--- TASK ---
What you return must match the entries word for word, minus the pictures.

Scene edit records:
Start of Block

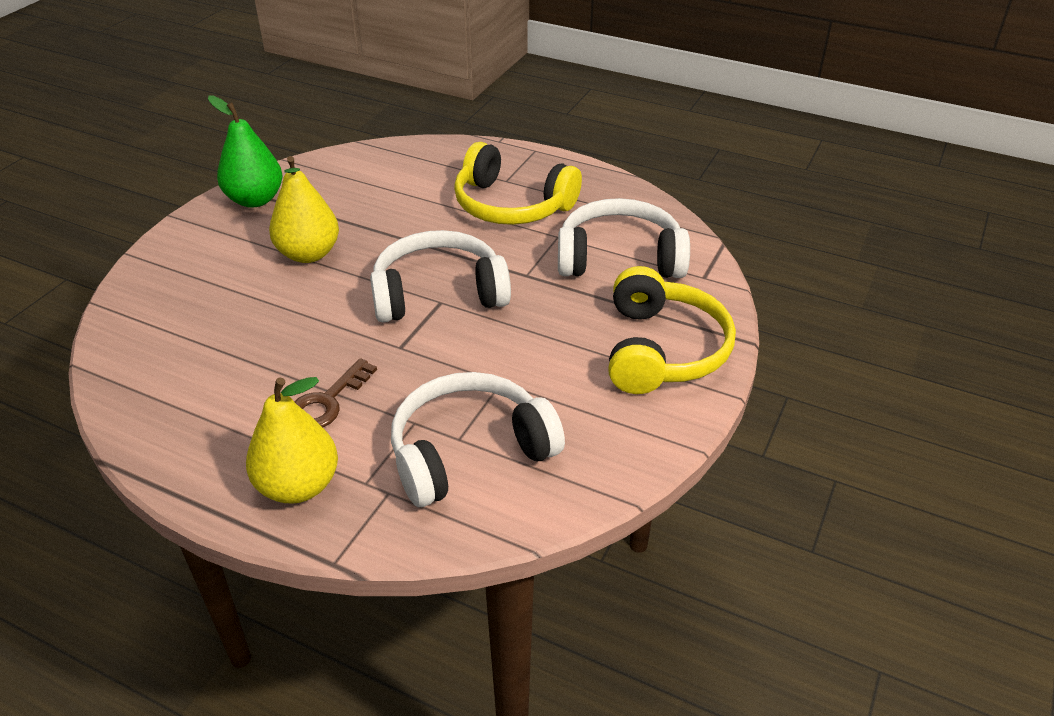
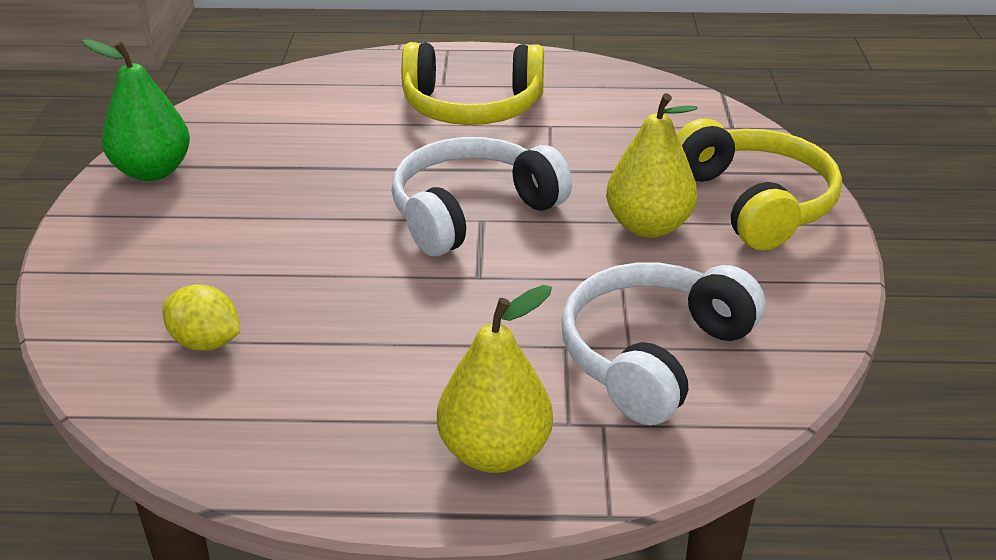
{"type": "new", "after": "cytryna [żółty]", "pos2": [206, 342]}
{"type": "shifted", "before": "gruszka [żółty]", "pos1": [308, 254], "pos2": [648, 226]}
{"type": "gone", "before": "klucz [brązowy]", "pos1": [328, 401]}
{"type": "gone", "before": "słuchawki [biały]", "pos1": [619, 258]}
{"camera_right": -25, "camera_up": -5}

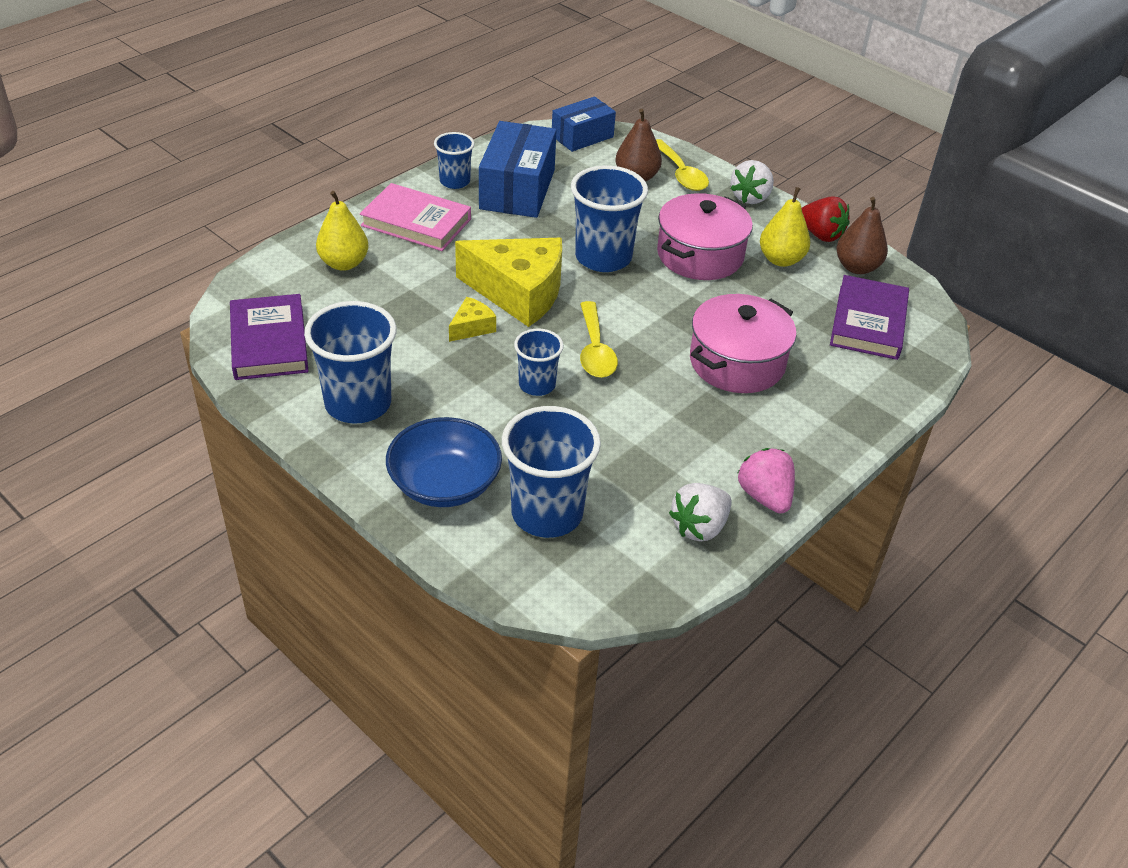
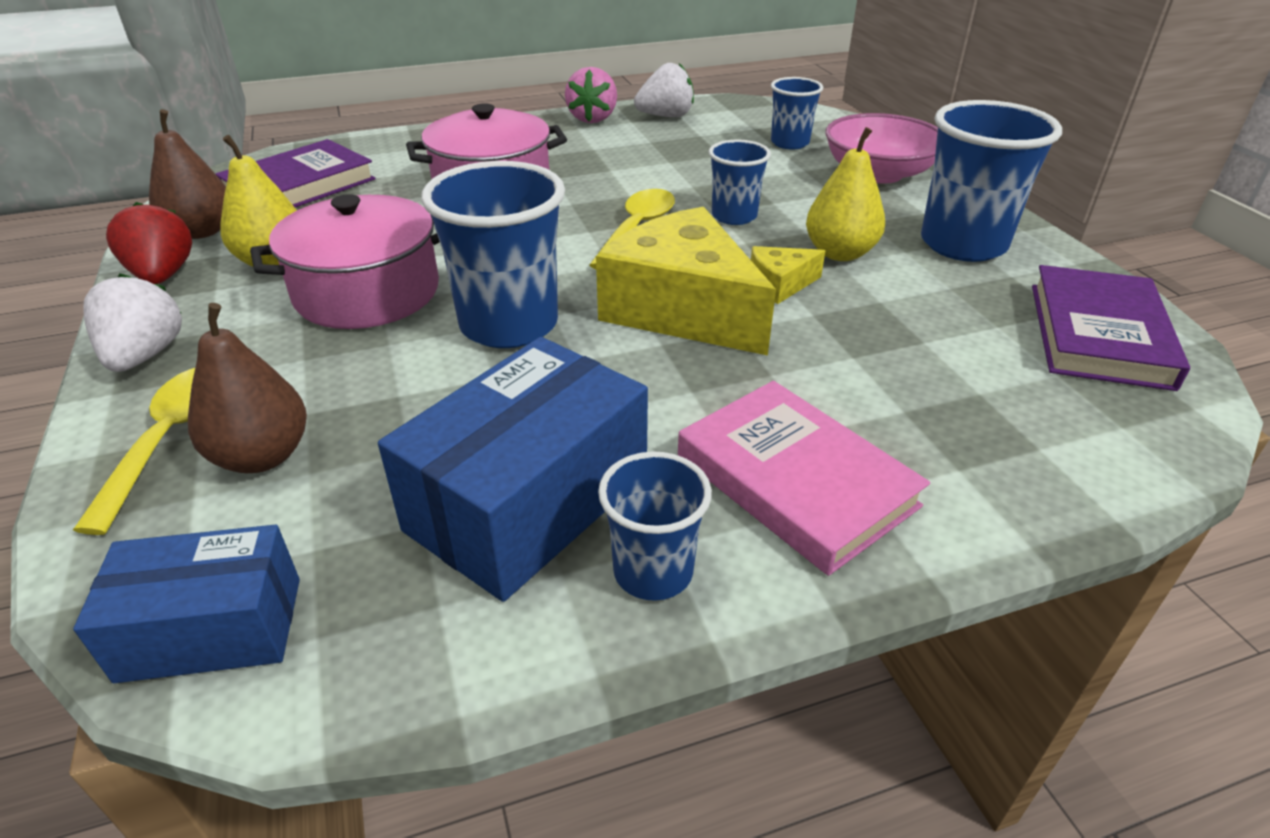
{"type": "rotated", "before": "truskawka [biały]", "pos1": [750, 197], "pos2": [145, 355], "turn": -60}
{"type": "scaled", "before": "szklanka [niebieski]", "pos1": [547, 513], "pos2": [789, 143], "scale": 0.57}
{"type": "shifted", "before": "gruszka [żółty]", "pos1": [344, 263], "pos2": [840, 253]}
{"type": "repainted", "before": "miska [niebieski]", "after": "miska [różowy]", "pos1": [444, 484], "pos2": [878, 173]}
{"camera_right": -150, "camera_up": -5}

End of Block

--- WRITTEN ANSWER ---
{"type": "new", "after": "cytryna [żółty]", "pos2": [206, 342]}
{"type": "shifted", "before": "gruszka [żółty]", "pos1": [308, 254], "pos2": [648, 226]}
{"type": "gone", "before": "klucz [brązowy]", "pos1": [328, 401]}
{"type": "gone", "before": "słuchawki [biały]", "pos1": [619, 258]}
{"camera_right": -25, "camera_up": -5}

{"type": "rotated", "before": "truskawka [biały]", "pos1": [750, 197], "pos2": [145, 355], "turn": -60}
{"type": "scaled", "before": "szklanka [niebieski]", "pos1": [547, 513], "pos2": [789, 143], "scale": 0.57}
{"type": "shifted", "before": "gruszka [żółty]", "pos1": [344, 263], "pos2": [840, 253]}
{"type": "repainted", "before": "miska [niebieski]", "after": "miska [różowy]", "pos1": [444, 484], "pos2": [878, 173]}
{"camera_right": -150, "camera_up": -5}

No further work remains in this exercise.